Content starts
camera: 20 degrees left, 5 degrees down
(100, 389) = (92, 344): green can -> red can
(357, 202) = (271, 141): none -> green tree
Content ends
Content starts
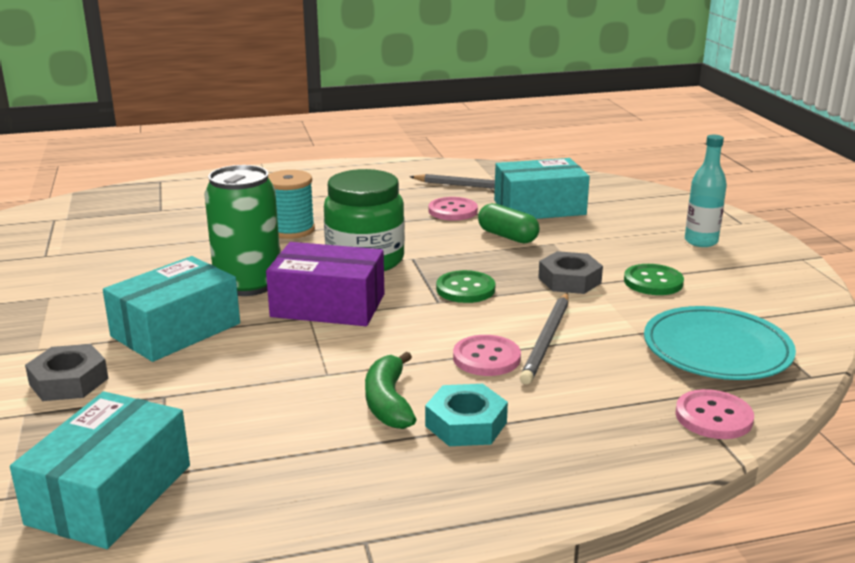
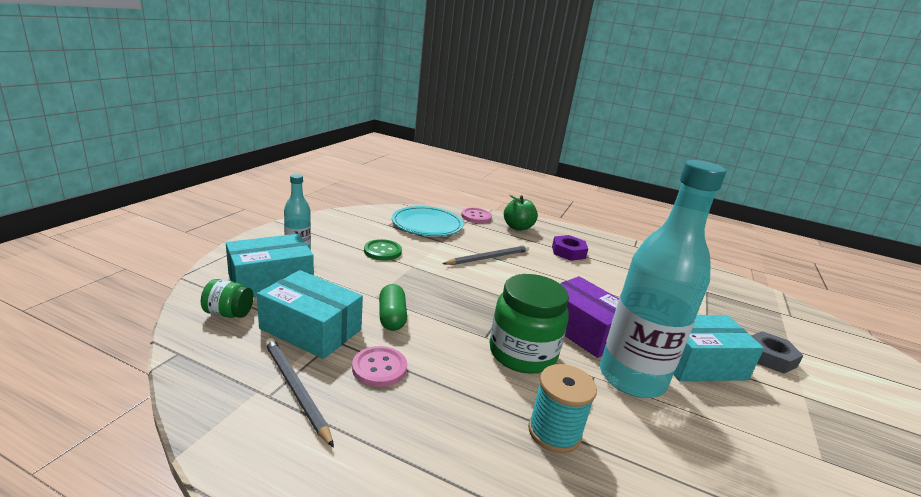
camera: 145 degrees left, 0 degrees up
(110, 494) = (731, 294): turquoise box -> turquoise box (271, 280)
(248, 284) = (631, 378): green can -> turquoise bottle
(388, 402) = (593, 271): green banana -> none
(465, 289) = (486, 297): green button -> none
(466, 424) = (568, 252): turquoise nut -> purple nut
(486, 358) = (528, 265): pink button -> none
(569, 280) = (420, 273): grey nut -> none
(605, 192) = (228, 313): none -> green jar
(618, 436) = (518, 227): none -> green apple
Content ends
### WHAT NEEDS TO BE DONE
Using the records above, copy word for word the line with "camera: 20 degrees left, 5 degrees down", the line with "(357, 202) = (271, 141): none -> green tree", and every line between them.

### WRITTEN SOLUTION
camera: 20 degrees left, 5 degrees down
(100, 389) = (92, 344): green can -> red can
(357, 202) = (271, 141): none -> green tree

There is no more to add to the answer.